WHAT YOU ARE ASKED TO DO = Copy out the lines of the material that include the string "closed".

DATA PROVIDED =

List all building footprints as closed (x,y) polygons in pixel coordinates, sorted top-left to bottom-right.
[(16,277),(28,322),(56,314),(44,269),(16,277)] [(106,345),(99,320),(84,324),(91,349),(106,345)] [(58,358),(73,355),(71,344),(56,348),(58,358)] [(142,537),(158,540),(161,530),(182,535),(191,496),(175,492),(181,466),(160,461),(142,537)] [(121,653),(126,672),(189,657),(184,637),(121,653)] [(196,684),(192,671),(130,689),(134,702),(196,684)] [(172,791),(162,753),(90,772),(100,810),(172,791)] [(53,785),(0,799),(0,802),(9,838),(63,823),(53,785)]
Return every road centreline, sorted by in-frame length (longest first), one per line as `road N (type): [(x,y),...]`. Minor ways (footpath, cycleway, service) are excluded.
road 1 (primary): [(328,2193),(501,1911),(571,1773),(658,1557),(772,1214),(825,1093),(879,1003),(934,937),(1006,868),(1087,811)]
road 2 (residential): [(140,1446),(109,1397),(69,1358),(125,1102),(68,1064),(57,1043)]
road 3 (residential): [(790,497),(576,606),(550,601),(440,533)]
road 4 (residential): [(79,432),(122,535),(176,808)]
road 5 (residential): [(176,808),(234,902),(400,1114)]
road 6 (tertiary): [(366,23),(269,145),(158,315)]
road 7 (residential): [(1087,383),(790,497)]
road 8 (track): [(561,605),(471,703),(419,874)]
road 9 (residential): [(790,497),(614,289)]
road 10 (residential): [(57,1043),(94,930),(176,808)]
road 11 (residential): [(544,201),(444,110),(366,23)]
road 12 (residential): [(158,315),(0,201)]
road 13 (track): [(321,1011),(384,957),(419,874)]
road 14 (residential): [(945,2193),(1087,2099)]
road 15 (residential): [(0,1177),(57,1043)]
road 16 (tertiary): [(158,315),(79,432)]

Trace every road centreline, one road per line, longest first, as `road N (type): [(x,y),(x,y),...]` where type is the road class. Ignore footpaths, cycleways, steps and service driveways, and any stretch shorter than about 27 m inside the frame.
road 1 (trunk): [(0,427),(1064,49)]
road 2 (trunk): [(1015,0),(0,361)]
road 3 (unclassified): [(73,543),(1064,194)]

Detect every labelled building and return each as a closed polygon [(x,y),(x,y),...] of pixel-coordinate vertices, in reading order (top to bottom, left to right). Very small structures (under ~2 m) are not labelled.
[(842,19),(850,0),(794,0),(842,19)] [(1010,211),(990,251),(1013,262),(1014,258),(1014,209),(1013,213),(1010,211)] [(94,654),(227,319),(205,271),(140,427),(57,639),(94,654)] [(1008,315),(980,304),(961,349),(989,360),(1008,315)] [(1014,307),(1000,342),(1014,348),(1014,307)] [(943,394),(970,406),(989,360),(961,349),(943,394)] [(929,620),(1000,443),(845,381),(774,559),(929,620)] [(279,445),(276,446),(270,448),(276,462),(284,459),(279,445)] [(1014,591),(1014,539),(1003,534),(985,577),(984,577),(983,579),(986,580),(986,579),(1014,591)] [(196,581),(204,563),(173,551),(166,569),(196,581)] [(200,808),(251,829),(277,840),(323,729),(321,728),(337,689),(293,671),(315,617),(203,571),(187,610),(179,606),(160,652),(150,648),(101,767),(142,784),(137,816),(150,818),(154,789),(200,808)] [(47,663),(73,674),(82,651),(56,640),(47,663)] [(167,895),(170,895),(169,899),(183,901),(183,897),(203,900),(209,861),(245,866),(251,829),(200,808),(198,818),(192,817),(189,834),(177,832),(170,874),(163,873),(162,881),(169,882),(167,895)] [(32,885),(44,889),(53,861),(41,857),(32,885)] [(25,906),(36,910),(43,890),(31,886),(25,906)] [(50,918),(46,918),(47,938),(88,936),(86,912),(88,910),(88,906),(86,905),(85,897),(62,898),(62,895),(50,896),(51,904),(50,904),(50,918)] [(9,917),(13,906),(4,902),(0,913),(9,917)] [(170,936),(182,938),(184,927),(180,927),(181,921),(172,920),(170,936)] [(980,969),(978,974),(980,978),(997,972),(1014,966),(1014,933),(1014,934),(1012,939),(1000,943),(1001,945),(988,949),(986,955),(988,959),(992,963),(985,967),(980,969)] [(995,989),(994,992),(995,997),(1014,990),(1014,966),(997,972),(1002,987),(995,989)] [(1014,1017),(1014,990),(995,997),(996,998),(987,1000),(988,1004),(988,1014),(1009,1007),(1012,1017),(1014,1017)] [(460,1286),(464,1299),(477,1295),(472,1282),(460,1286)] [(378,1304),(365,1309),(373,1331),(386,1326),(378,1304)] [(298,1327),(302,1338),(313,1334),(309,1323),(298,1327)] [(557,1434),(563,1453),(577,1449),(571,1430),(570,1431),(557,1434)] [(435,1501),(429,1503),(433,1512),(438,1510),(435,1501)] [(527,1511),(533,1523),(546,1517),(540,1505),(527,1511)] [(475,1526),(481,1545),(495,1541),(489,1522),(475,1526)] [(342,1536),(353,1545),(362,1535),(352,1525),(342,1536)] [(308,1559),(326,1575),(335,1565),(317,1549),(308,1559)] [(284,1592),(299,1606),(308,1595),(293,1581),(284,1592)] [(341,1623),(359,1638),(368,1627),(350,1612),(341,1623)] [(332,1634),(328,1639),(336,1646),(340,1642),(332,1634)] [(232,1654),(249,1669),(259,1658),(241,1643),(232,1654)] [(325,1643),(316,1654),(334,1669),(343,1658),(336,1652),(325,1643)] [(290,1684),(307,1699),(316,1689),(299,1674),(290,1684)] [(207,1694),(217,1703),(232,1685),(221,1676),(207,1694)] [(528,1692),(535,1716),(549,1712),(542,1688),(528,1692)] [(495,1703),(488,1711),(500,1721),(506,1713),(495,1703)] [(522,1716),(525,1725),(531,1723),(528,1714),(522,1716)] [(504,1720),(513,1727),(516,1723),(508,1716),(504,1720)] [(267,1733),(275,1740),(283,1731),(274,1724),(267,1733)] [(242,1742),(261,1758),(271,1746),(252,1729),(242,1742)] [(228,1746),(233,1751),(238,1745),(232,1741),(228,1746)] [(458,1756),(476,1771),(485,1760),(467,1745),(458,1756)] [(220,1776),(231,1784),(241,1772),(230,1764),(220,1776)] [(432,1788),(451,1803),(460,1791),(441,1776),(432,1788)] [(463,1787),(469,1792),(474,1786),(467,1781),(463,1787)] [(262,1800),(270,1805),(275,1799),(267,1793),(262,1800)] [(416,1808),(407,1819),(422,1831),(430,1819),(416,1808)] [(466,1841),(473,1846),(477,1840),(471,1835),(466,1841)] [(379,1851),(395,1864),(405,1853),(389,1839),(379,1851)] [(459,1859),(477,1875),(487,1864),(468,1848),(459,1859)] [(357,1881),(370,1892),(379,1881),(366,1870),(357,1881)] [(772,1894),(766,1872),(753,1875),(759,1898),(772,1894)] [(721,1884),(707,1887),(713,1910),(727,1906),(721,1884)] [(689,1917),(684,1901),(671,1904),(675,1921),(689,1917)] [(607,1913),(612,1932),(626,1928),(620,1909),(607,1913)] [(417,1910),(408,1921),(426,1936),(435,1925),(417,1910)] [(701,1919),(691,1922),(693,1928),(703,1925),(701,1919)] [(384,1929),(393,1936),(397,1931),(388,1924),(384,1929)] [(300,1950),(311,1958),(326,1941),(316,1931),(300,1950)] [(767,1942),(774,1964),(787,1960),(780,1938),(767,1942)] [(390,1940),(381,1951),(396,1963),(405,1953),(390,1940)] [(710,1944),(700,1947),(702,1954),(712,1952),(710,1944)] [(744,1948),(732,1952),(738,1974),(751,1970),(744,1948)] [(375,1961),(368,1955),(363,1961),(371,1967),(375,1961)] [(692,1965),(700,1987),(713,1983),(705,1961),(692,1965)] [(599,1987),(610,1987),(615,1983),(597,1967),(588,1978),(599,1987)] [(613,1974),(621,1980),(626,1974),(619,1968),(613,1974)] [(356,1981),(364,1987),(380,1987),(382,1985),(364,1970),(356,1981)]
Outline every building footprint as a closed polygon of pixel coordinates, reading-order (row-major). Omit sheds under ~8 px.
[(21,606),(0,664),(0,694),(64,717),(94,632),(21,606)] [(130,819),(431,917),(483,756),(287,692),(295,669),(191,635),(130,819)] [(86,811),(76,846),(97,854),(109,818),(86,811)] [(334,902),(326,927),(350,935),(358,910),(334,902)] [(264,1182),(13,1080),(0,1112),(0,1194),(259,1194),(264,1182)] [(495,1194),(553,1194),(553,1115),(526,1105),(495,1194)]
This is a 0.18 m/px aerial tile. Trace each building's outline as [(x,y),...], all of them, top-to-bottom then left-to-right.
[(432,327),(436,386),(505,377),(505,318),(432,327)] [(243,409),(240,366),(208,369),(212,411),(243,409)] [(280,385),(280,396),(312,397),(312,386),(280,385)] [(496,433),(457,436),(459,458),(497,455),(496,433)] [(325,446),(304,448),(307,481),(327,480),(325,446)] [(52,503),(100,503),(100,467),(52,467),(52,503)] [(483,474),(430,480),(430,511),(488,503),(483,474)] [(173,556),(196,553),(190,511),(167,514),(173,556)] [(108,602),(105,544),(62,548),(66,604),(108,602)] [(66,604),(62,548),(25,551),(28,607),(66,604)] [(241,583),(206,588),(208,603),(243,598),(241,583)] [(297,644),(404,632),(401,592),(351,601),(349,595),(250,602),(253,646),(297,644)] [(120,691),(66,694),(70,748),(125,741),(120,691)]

SOLUTION FOR THIS EXERCISE =
List all building footprints as closed (x,y) polygons in pixel coordinates, sorted top-left to bottom-right.
Detect every labelled building and return each as a closed polygon [(x,y),(x,y),...] of pixel-coordinate vertices, in reading order (top to bottom, left to right). Very small structures (under ~2 m) are not labelled.
Outline every building footprint as a closed polygon of pixel coordinates, reading-order (row-major). Omit sheds under ~8 px.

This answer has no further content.